_Assignment_: In the entries below, find the line with "(345, 329) = (467, 440): none" and the line with "camera: 120 degrees left, 10 degrees up"; give again those lines and every line between them, exactly.

_Data excerpts_:
· · · ·
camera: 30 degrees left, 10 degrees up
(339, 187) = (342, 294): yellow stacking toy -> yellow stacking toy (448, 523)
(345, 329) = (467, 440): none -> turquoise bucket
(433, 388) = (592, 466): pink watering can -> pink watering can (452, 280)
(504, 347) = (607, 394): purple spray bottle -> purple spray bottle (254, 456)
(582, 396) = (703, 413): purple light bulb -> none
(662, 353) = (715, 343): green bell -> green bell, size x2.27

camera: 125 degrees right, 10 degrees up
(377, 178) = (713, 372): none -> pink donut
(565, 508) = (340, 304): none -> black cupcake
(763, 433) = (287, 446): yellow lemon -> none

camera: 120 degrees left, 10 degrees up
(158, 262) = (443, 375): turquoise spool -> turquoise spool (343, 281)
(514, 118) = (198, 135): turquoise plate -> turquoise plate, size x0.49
· · · ·
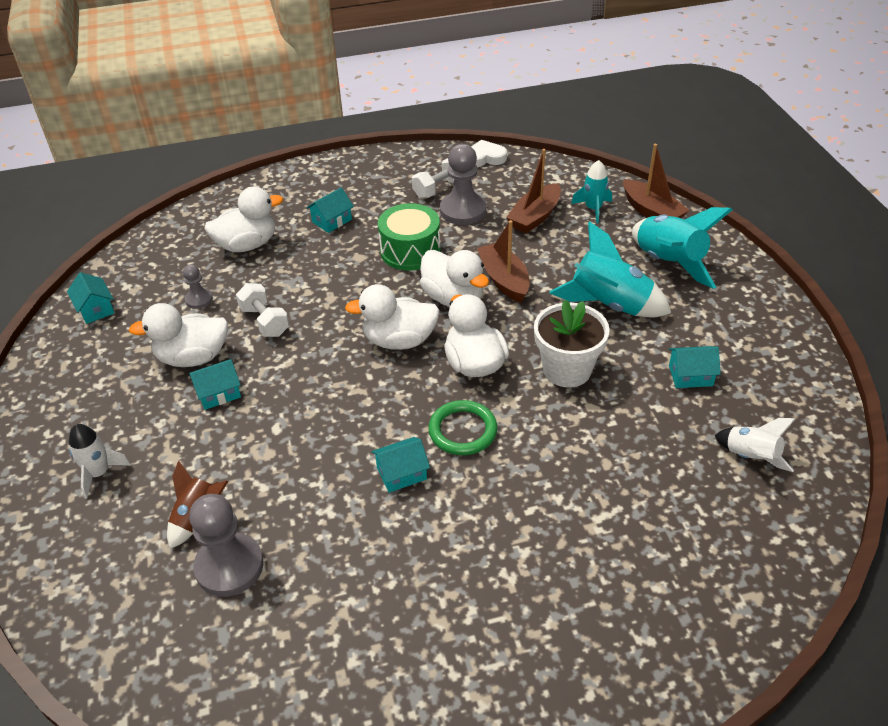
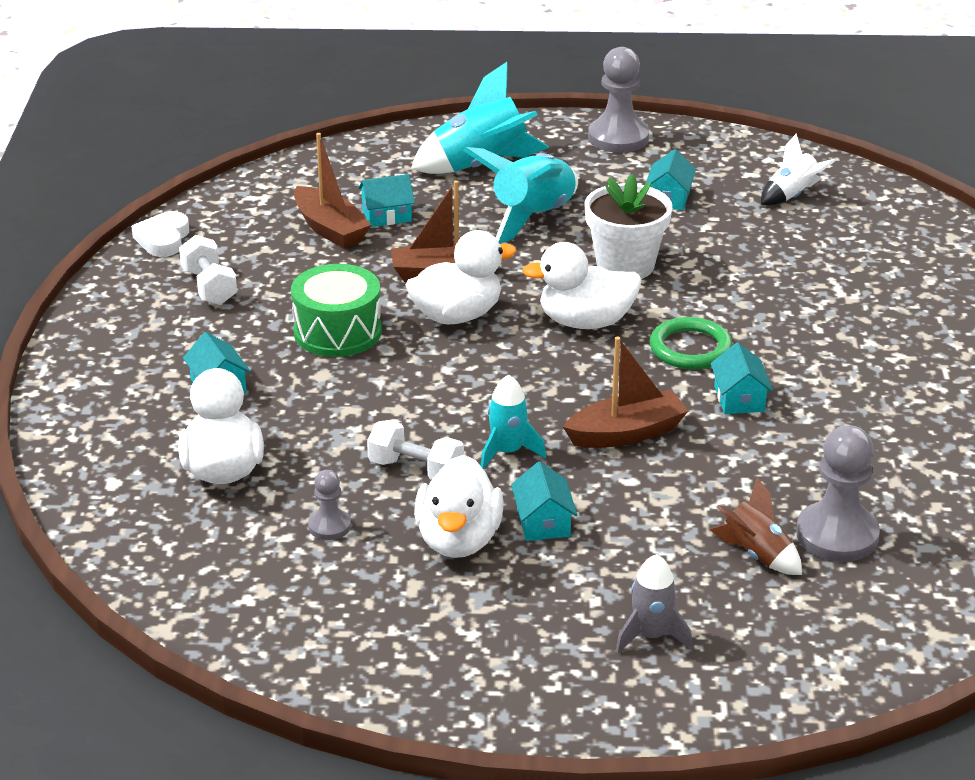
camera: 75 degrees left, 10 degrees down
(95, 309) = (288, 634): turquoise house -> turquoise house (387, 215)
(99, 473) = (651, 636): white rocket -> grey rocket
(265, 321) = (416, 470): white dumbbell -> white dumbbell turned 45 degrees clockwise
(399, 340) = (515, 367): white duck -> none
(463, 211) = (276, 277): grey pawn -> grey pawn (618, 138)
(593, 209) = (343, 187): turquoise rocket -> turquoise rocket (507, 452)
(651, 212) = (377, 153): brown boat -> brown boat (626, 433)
· · · ·
_Answer box_:
(345, 329) = (467, 440): none -> turquoise bucket
(433, 388) = (592, 466): pink watering can -> pink watering can (452, 280)
(504, 347) = (607, 394): purple spray bottle -> purple spray bottle (254, 456)
(582, 396) = (703, 413): purple light bulb -> none
(662, 353) = (715, 343): green bell -> green bell, size x2.27

camera: 125 degrees right, 10 degrees up
(377, 178) = (713, 372): none -> pink donut
(565, 508) = (340, 304): none -> black cupcake
(763, 433) = (287, 446): yellow lemon -> none

camera: 120 degrees left, 10 degrees up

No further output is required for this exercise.